Exercise >>
Would you print the records as they stand, down to the last character?

(Change detection outputs)
__________

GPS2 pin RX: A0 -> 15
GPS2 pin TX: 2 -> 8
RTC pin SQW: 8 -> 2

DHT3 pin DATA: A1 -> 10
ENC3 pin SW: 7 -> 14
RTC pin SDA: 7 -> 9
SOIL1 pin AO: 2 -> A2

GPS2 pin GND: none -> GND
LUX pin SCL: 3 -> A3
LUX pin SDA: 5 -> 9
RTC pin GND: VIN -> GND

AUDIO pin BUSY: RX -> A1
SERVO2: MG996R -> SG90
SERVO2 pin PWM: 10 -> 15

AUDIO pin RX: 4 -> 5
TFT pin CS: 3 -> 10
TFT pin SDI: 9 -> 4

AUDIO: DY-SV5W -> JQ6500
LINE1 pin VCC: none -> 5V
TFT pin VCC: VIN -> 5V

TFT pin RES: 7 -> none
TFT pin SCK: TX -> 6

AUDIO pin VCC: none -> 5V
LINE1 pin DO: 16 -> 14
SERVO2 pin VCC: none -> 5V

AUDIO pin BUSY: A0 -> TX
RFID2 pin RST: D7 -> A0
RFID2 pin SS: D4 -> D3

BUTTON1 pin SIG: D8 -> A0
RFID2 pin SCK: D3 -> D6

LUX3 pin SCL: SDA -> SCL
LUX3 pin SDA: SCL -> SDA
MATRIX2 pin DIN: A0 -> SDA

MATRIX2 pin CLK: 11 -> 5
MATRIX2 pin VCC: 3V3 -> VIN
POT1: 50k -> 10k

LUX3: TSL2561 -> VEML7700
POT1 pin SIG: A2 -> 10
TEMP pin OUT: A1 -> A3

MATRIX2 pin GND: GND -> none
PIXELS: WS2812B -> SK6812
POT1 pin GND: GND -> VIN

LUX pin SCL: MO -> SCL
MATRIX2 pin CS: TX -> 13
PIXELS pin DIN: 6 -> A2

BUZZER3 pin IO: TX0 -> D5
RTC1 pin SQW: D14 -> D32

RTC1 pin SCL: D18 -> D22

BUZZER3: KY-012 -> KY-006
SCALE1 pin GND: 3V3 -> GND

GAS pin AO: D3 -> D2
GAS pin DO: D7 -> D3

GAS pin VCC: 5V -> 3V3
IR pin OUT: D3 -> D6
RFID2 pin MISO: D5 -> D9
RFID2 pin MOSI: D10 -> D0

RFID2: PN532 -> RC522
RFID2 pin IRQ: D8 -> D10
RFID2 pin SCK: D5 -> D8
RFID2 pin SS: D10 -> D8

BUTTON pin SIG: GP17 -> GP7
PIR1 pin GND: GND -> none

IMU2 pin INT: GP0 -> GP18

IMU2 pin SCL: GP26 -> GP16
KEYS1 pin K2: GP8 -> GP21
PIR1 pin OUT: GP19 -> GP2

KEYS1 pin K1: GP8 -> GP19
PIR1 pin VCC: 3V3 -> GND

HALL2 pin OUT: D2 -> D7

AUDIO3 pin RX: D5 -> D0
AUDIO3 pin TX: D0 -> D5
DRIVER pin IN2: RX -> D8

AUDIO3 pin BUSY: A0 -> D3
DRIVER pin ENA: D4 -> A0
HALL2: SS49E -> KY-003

__________

Result of this exercise >>
GPS2 pin RX: A0 -> 15
GPS2 pin TX: 2 -> 8
RTC pin SQW: 8 -> 2

DHT3 pin DATA: A1 -> 10
ENC3 pin SW: 7 -> 14
RTC pin SDA: 7 -> 9
SOIL1 pin AO: 2 -> A2

GPS2 pin GND: none -> GND
LUX pin SCL: 3 -> A3
LUX pin SDA: 5 -> 9
RTC pin GND: VIN -> GND

AUDIO pin BUSY: RX -> A1
SERVO2: MG996R -> SG90
SERVO2 pin PWM: 10 -> 15

AUDIO pin RX: 4 -> 5
TFT pin CS: 3 -> 10
TFT pin SDI: 9 -> 4

AUDIO: DY-SV5W -> JQ6500
LINE1 pin VCC: none -> 5V
TFT pin VCC: VIN -> 5V

TFT pin RES: 7 -> none
TFT pin SCK: TX -> 6

AUDIO pin VCC: none -> 5V
LINE1 pin DO: 16 -> 14
SERVO2 pin VCC: none -> 5V

AUDIO pin BUSY: A0 -> TX
RFID2 pin RST: D7 -> A0
RFID2 pin SS: D4 -> D3

BUTTON1 pin SIG: D8 -> A0
RFID2 pin SCK: D3 -> D6

LUX3 pin SCL: SDA -> SCL
LUX3 pin SDA: SCL -> SDA
MATRIX2 pin DIN: A0 -> SDA

MATRIX2 pin CLK: 11 -> 5
MATRIX2 pin VCC: 3V3 -> VIN
POT1: 50k -> 10k

LUX3: TSL2561 -> VEML7700
POT1 pin SIG: A2 -> 10
TEMP pin OUT: A1 -> A3

MATRIX2 pin GND: GND -> none
PIXELS: WS2812B -> SK6812
POT1 pin GND: GND -> VIN

LUX pin SCL: MO -> SCL
MATRIX2 pin CS: TX -> 13
PIXELS pin DIN: 6 -> A2

BUZZER3 pin IO: TX0 -> D5
RTC1 pin SQW: D14 -> D32

RTC1 pin SCL: D18 -> D22

BUZZER3: KY-012 -> KY-006
SCALE1 pin GND: 3V3 -> GND

GAS pin AO: D3 -> D2
GAS pin DO: D7 -> D3

GAS pin VCC: 5V -> 3V3
IR pin OUT: D3 -> D6
RFID2 pin MISO: D5 -> D9
RFID2 pin MOSI: D10 -> D0

RFID2: PN532 -> RC522
RFID2 pin IRQ: D8 -> D10
RFID2 pin SCK: D5 -> D8
RFID2 pin SS: D10 -> D8

BUTTON pin SIG: GP17 -> GP7
PIR1 pin GND: GND -> none

IMU2 pin INT: GP0 -> GP18

IMU2 pin SCL: GP26 -> GP16
KEYS1 pin K2: GP8 -> GP21
PIR1 pin OUT: GP19 -> GP2

KEYS1 pin K1: GP8 -> GP19
PIR1 pin VCC: 3V3 -> GND

HALL2 pin OUT: D2 -> D7

AUDIO3 pin RX: D5 -> D0
AUDIO3 pin TX: D0 -> D5
DRIVER pin IN2: RX -> D8

AUDIO3 pin BUSY: A0 -> D3
DRIVER pin ENA: D4 -> A0
HALL2: SS49E -> KY-003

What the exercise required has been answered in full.